Change detection outputs:
——————

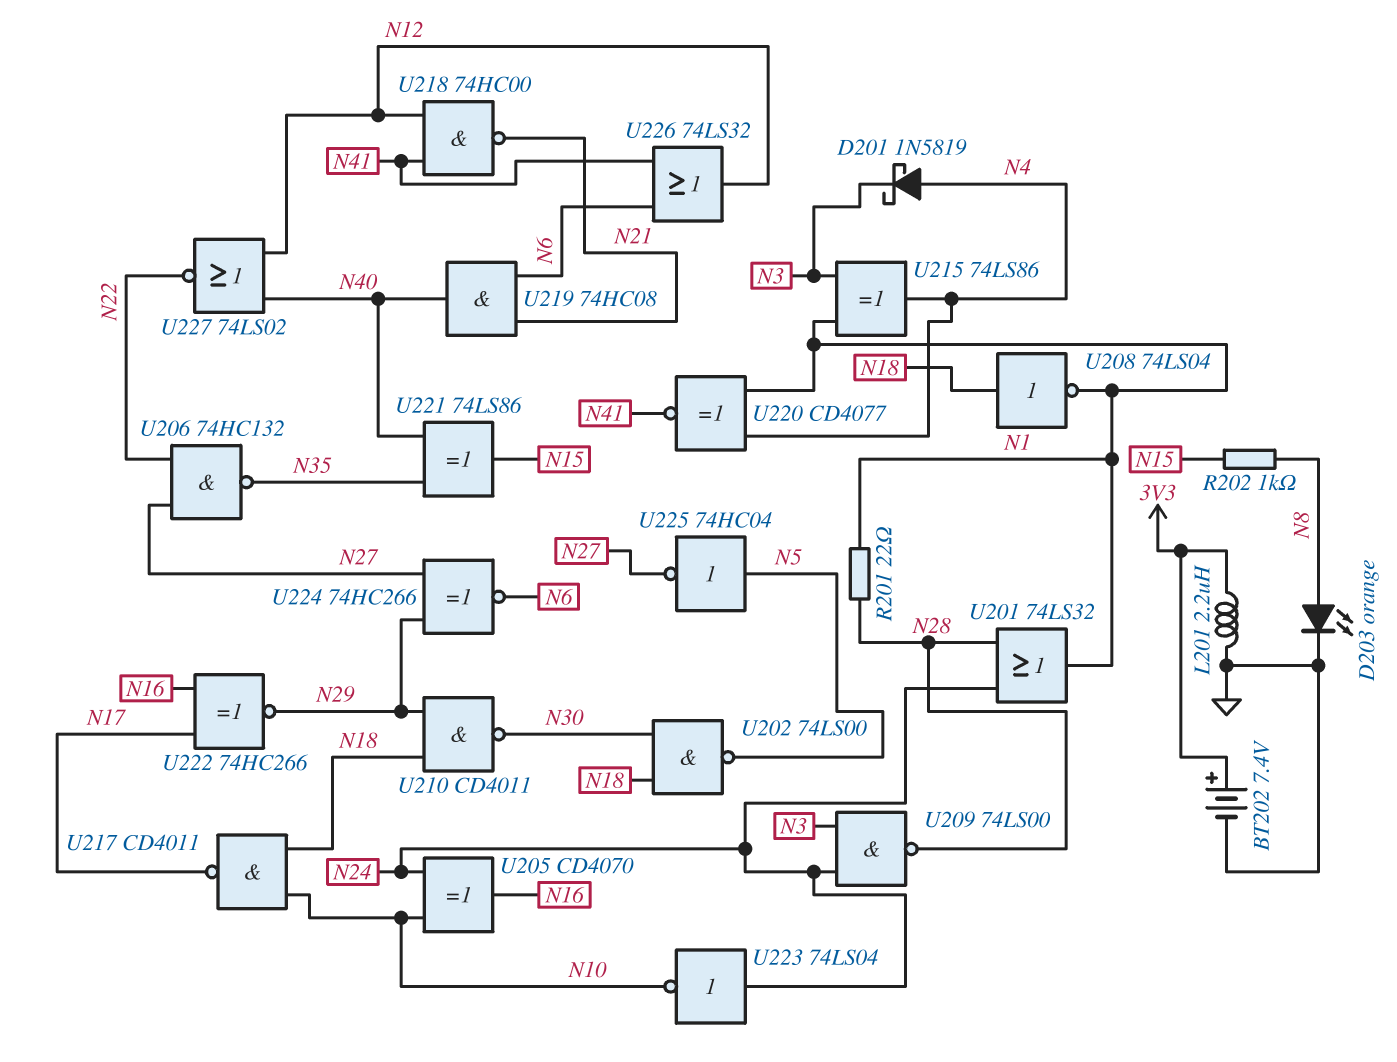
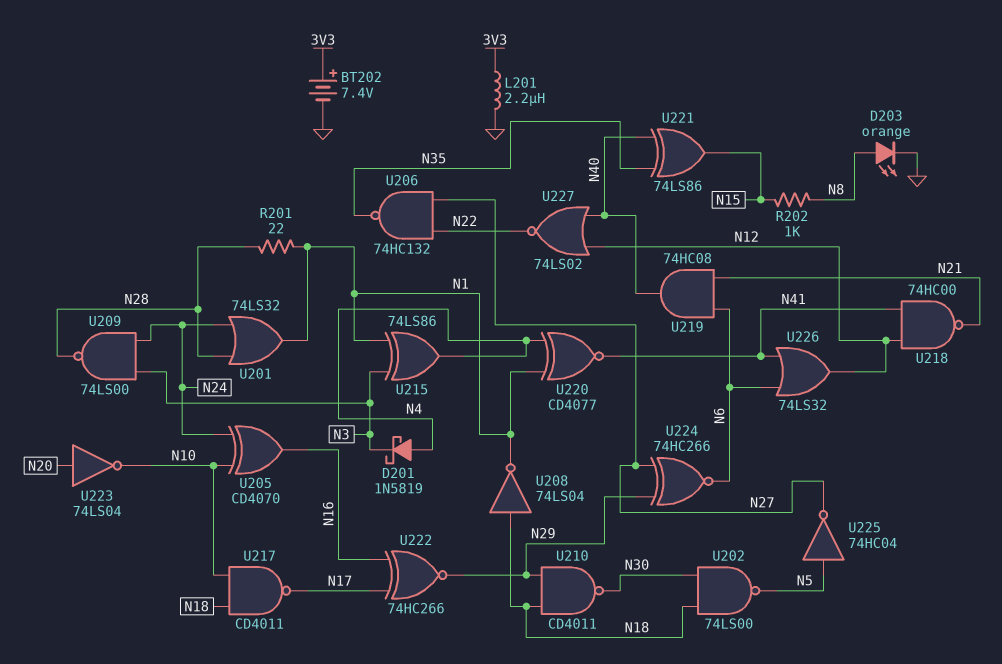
U223: NOT 74LS04 (in N24, out N10) -> NOT 74LS04 (in N20, out N10)

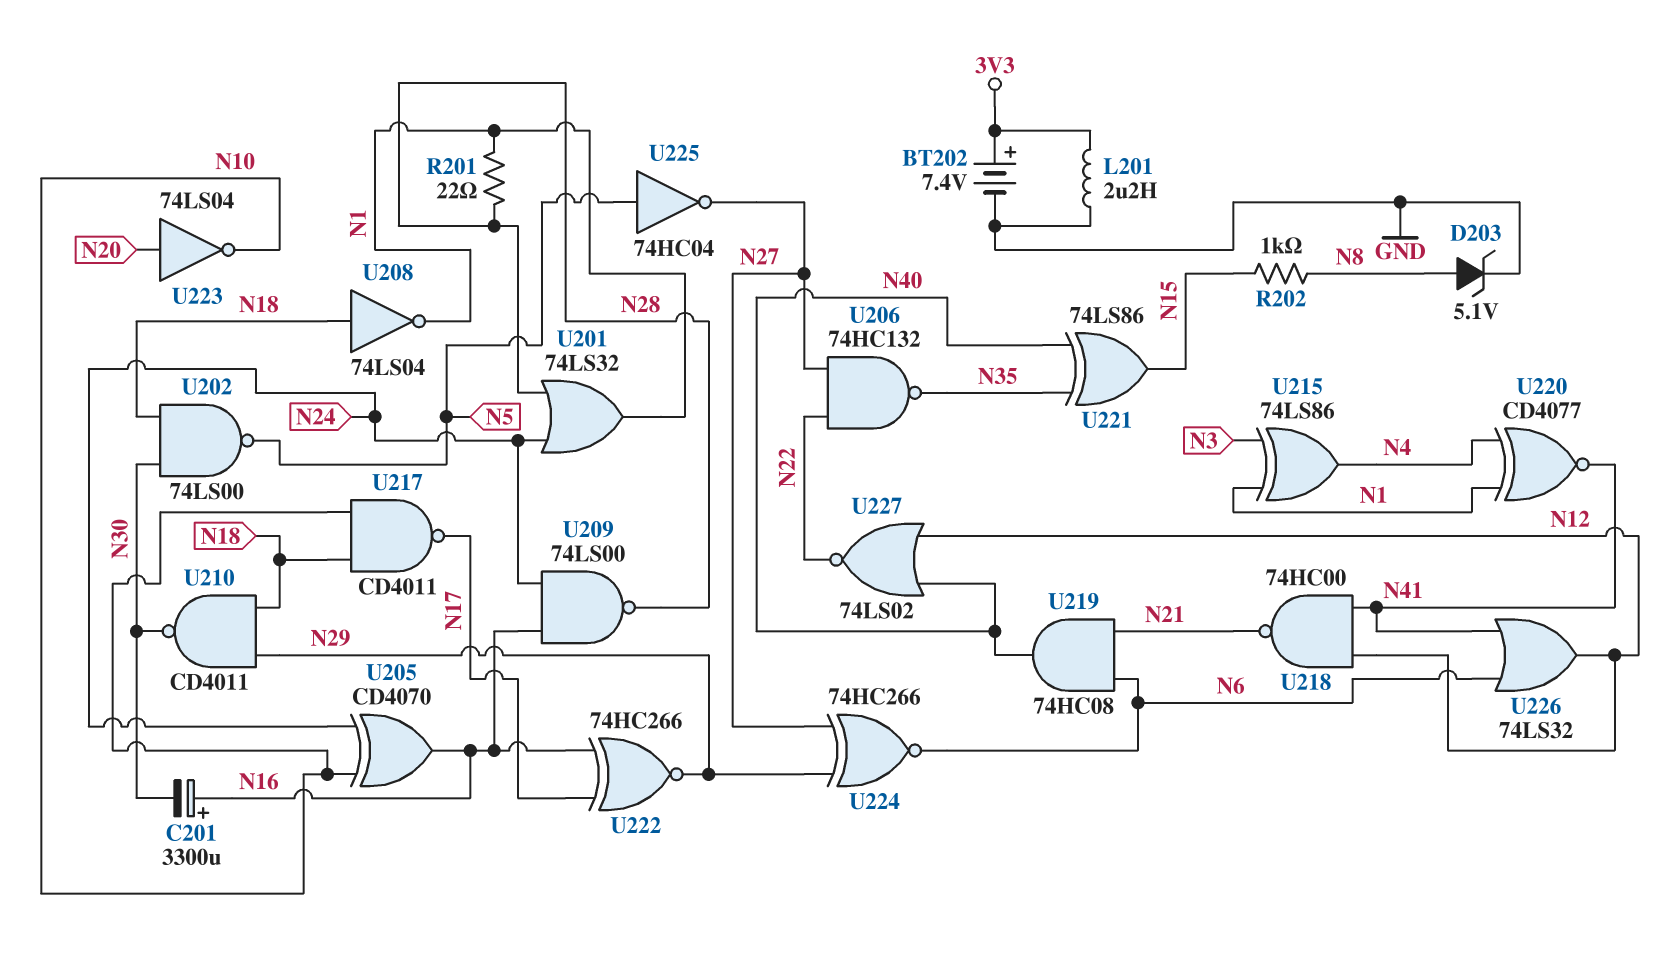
C201: none -> 3300uF (plus N16, minus N30)
D201: schottky 1N5819 (A N4, K N3) -> none
D203: LED orange (A N8, K GND) -> zener 5.1V (A N8, K GND)
U209: NAND 74LS00 (in N3, in N24, out N28) -> NAND 74LS00 (in N16, in N24, out N28)

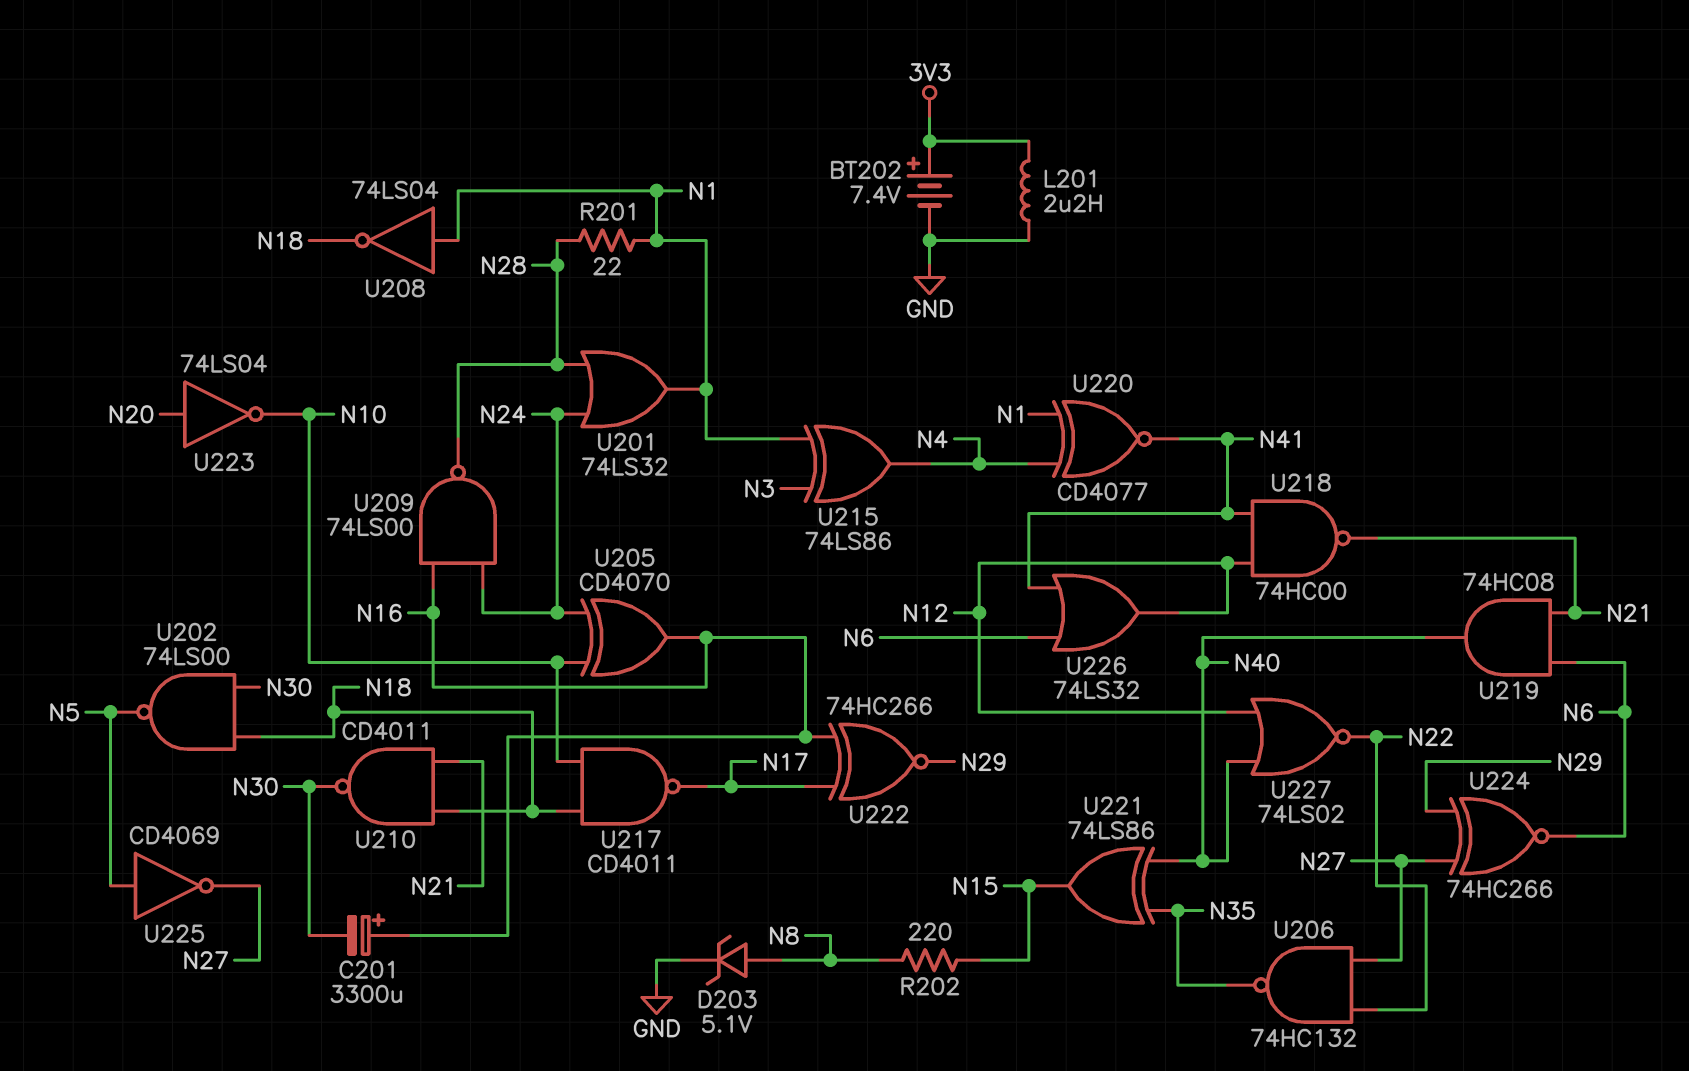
R202: 1k (N8, N15) -> 220 (N8, N15)
U208: NOT 74LS04 (in N18, out N1) -> NOT 74LS04 (in N1, out N18)
U210: NAND CD4011 (in N18, in N29, out N30) -> NAND CD4011 (in N18, in N21, out N30)
U225: NOT 74HC04 (in N5, out N27) -> NOT CD4069 (in N5, out N27)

——————

Work task: Identify the lines above with the word "none". Copy them.

Response for this exercise:
C201: none -> 3300uF (plus N16, minus N30)
D201: schottky 1N5819 (A N4, K N3) -> none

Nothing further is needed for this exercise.